_EXERCISE TASK:_ Pull out each line in the records below that contains the word "their", treating uppercase and lowercase as different.
-----
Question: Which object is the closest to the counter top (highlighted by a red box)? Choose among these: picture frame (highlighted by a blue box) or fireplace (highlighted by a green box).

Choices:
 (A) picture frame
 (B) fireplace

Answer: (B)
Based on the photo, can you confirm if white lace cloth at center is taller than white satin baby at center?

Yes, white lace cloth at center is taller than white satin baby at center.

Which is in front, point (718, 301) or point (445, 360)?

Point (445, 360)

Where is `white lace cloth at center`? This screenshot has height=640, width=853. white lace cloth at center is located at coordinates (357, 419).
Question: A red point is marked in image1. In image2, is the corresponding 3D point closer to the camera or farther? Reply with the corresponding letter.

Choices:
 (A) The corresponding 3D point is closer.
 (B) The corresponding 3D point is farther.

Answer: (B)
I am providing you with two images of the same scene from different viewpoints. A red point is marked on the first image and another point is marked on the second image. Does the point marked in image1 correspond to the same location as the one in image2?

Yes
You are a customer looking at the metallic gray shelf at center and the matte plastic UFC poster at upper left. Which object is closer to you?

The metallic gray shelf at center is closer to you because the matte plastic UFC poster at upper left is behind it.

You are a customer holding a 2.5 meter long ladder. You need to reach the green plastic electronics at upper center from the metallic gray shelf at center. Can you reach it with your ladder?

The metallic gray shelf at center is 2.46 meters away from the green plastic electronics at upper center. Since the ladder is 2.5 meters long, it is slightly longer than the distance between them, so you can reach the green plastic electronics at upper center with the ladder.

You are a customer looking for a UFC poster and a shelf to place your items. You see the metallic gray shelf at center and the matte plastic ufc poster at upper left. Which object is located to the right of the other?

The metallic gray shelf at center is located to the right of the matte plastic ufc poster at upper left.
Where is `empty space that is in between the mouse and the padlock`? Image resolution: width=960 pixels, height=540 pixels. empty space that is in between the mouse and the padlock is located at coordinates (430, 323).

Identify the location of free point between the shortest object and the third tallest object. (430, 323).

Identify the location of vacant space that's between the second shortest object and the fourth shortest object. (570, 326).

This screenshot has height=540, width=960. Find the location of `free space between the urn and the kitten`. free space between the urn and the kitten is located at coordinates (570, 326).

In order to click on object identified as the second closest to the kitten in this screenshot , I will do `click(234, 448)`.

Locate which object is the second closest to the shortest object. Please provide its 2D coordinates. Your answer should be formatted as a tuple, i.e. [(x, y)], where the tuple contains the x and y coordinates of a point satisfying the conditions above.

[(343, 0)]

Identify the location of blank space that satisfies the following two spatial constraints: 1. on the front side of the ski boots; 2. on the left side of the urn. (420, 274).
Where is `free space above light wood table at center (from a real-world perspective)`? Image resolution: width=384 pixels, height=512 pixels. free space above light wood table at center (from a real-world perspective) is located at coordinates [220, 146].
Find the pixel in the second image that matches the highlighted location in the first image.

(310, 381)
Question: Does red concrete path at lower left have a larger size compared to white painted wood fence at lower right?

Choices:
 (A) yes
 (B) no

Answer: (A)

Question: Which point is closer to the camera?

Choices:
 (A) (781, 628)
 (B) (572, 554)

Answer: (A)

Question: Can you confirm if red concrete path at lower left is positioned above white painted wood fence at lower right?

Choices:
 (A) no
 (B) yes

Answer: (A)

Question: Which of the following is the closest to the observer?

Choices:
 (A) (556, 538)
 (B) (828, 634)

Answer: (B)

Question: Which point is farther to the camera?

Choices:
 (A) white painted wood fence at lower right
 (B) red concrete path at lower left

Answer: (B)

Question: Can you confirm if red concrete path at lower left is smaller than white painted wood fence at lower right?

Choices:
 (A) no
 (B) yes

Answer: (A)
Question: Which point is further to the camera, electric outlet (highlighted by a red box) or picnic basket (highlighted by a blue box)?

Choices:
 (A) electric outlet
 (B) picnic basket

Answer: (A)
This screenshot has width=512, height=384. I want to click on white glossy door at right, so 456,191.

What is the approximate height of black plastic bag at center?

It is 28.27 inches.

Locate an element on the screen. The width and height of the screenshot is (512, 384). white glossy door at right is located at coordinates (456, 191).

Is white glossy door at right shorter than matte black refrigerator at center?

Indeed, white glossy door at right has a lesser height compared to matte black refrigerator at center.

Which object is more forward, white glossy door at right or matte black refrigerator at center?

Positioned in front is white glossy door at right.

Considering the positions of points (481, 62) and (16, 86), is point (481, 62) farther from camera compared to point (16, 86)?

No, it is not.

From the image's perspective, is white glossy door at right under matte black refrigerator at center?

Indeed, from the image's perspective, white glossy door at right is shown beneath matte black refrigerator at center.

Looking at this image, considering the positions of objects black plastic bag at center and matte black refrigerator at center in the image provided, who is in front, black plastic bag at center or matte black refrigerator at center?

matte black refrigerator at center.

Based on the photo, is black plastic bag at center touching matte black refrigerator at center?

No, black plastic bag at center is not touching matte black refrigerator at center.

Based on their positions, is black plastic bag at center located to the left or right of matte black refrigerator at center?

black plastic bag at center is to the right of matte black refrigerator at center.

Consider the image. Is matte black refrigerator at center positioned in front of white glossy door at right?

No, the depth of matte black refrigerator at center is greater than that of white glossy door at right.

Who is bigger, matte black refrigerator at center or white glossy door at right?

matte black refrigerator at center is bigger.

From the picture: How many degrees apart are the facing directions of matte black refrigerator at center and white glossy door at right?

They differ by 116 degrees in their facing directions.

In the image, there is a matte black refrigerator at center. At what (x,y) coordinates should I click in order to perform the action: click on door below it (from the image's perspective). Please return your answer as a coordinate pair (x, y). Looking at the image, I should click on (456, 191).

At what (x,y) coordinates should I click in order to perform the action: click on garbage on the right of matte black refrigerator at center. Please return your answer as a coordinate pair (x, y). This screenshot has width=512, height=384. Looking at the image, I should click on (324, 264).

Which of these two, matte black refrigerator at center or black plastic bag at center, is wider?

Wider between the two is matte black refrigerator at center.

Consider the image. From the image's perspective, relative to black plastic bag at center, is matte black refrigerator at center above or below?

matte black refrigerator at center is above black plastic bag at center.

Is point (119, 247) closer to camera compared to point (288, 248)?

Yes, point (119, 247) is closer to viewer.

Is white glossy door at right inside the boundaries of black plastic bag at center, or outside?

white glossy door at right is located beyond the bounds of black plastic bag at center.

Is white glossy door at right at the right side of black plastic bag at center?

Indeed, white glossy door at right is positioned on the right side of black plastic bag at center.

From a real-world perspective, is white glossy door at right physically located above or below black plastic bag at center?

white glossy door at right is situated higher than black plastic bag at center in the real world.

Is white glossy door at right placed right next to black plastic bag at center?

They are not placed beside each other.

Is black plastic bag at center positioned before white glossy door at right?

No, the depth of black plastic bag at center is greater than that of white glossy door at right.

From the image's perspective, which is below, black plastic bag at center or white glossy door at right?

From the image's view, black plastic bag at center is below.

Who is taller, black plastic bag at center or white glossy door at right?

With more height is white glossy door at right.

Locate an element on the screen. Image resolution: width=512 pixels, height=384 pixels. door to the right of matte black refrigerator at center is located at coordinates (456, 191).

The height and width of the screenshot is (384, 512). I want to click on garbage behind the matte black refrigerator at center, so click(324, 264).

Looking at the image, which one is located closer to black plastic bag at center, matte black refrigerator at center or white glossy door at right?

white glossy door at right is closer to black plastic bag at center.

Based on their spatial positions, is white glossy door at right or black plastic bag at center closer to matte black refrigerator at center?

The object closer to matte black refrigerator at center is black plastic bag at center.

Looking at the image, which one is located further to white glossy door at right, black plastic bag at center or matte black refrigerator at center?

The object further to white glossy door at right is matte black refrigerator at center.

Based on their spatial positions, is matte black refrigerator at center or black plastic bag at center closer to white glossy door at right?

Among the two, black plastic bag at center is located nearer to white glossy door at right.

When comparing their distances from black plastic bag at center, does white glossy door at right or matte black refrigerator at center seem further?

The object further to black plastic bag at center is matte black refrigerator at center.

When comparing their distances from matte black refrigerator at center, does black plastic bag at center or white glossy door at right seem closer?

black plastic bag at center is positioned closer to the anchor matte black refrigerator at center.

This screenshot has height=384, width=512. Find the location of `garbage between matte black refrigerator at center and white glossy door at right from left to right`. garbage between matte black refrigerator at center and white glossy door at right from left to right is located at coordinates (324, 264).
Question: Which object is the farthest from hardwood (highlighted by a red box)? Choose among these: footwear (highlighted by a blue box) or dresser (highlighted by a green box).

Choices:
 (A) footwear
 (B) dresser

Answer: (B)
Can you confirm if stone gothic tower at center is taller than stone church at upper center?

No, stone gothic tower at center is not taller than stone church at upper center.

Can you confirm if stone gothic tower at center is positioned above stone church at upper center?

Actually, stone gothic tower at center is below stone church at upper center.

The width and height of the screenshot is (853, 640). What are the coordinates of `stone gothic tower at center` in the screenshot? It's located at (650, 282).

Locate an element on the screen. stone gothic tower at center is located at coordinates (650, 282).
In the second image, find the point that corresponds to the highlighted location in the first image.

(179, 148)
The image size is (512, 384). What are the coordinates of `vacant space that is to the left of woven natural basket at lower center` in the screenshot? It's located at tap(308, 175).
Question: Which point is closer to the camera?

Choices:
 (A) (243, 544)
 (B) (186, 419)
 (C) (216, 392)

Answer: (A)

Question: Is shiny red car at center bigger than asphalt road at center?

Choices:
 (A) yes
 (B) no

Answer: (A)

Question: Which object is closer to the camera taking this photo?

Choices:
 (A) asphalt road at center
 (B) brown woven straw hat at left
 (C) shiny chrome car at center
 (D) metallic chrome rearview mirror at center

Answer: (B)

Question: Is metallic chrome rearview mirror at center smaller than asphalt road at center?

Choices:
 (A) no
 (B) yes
-----
_THE ANSWER:_
Based on their positions, is black plastic bag at center located to the left or right of matte black refrigerator at center?
They differ by 116 degrees in their facing directions.
Based on their spatial positions, is white glossy door at right or black plastic bag at center closer to matte black refrigerator at center?
Based on their spatial positions, is matte black refrigerator at center or black plastic bag at center closer to white glossy door at right?
When comparing their distances from black plastic bag at center, does white glossy door at right or matte black refrigerator at center seem further?
When comparing their distances from matte black refrigerator at center, does black plastic bag at center or white glossy door at right seem closer?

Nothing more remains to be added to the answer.